## Directions
In the data below, one line contains "green 1x2 brick [66,220,153,325]" and a later one contains "pink 2x2 slope [478,386,602,495]". Print both, with every line between them, exactly and alone.

## Entries supplied
::::::

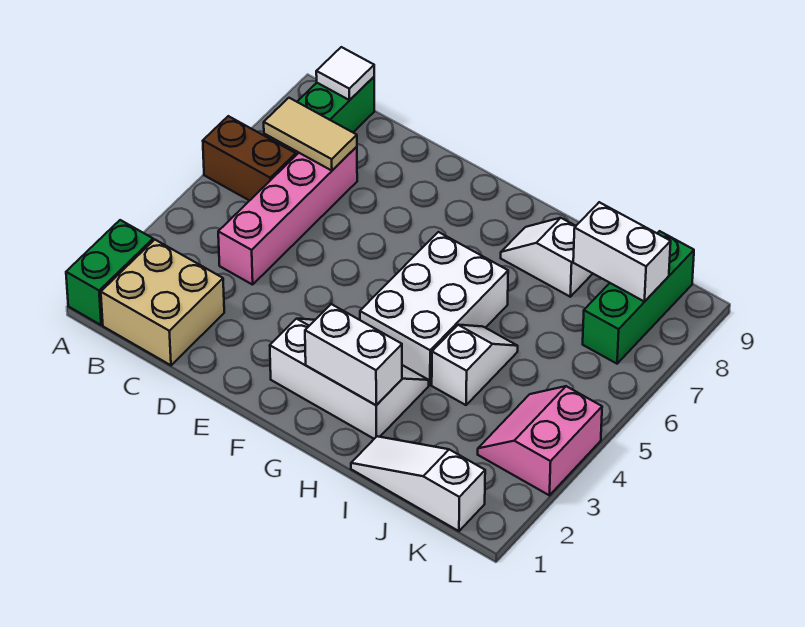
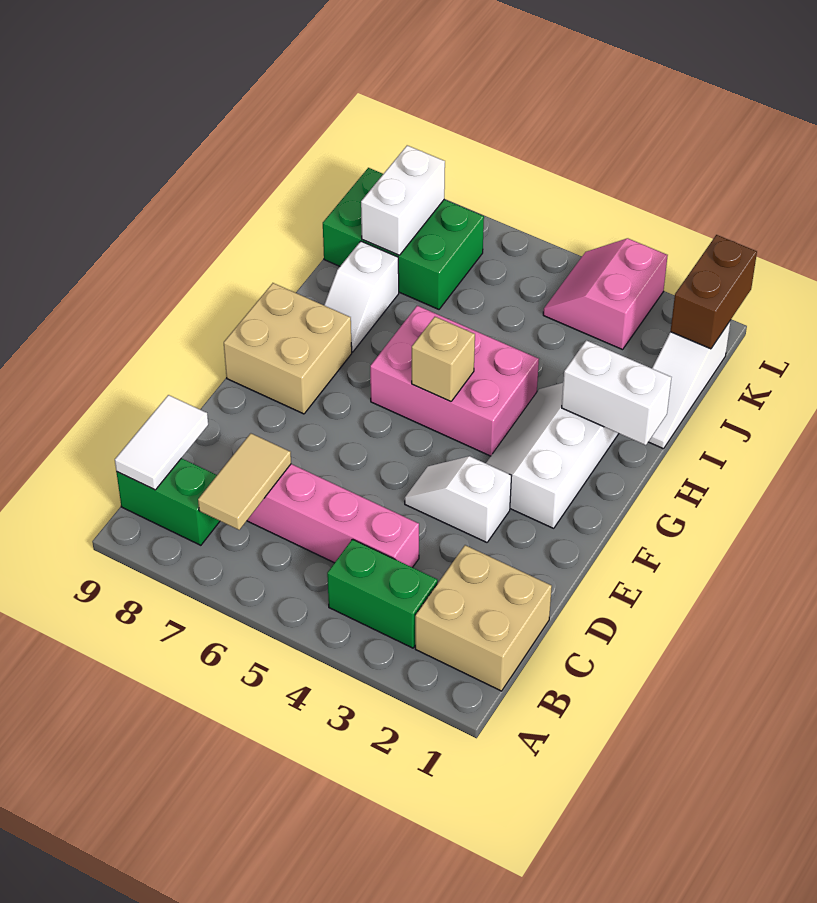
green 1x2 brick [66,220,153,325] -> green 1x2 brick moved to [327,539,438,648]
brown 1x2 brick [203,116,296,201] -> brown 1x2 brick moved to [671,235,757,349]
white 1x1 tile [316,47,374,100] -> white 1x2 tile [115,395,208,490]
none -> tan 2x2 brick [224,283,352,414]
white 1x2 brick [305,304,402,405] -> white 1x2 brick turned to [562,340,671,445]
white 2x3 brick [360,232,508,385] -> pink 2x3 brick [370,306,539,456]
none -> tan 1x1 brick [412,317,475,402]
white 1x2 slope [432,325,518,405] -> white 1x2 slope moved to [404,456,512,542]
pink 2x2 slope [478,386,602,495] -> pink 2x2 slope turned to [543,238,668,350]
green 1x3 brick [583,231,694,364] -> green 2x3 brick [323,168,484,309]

::::::

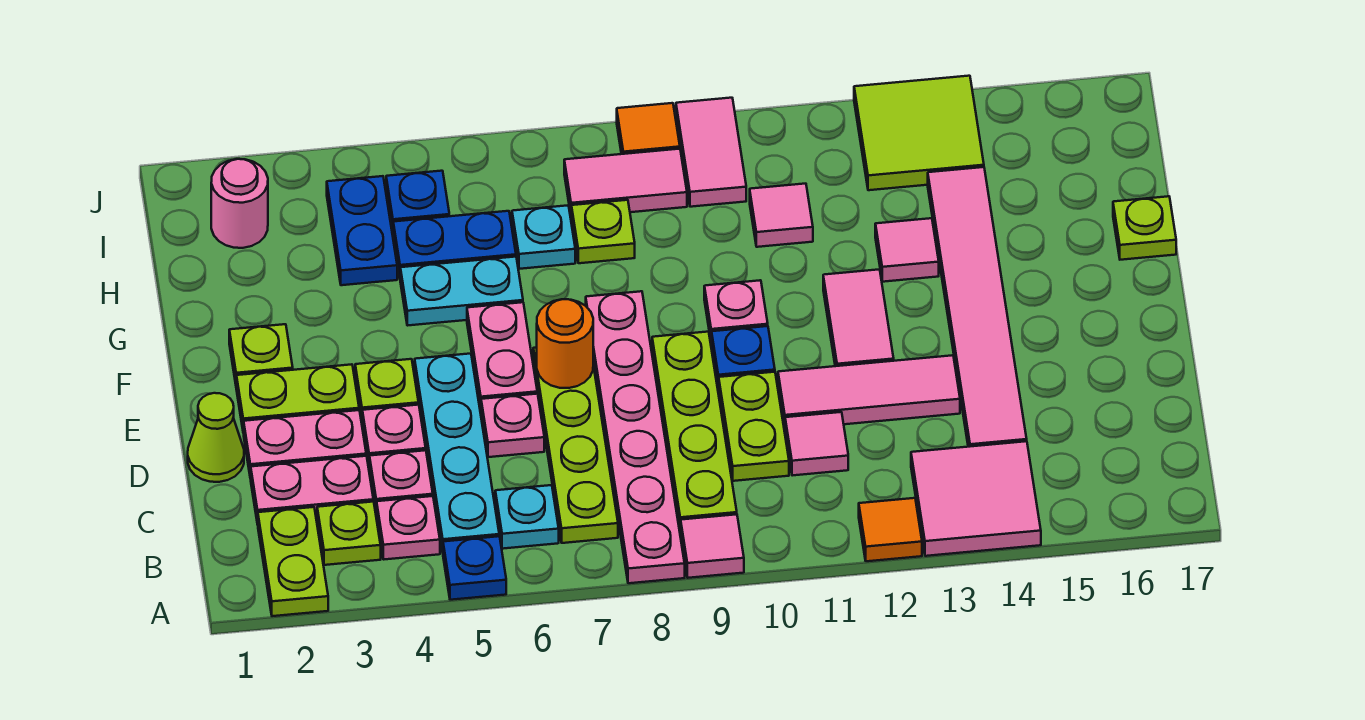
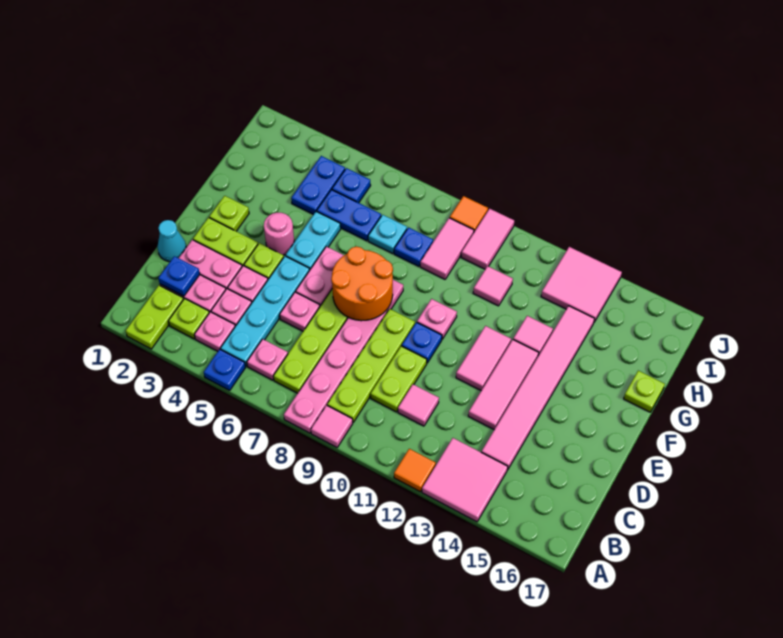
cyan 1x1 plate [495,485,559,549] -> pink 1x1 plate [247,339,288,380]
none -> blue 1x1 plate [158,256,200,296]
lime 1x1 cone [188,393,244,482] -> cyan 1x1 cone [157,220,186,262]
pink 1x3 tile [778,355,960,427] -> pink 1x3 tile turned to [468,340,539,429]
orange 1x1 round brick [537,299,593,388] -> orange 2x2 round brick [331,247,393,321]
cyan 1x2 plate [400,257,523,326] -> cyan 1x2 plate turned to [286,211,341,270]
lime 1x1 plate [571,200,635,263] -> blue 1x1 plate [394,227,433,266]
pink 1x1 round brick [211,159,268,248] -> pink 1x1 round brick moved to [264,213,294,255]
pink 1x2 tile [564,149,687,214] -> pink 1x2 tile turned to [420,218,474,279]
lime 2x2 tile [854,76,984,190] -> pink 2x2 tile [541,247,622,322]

::::::

## Output below
green 1x2 brick [66,220,153,325] -> green 1x2 brick moved to [327,539,438,648]
brown 1x2 brick [203,116,296,201] -> brown 1x2 brick moved to [671,235,757,349]
white 1x1 tile [316,47,374,100] -> white 1x2 tile [115,395,208,490]
none -> tan 2x2 brick [224,283,352,414]
white 1x2 brick [305,304,402,405] -> white 1x2 brick turned to [562,340,671,445]
white 2x3 brick [360,232,508,385] -> pink 2x3 brick [370,306,539,456]
none -> tan 1x1 brick [412,317,475,402]
white 1x2 slope [432,325,518,405] -> white 1x2 slope moved to [404,456,512,542]
pink 2x2 slope [478,386,602,495] -> pink 2x2 slope turned to [543,238,668,350]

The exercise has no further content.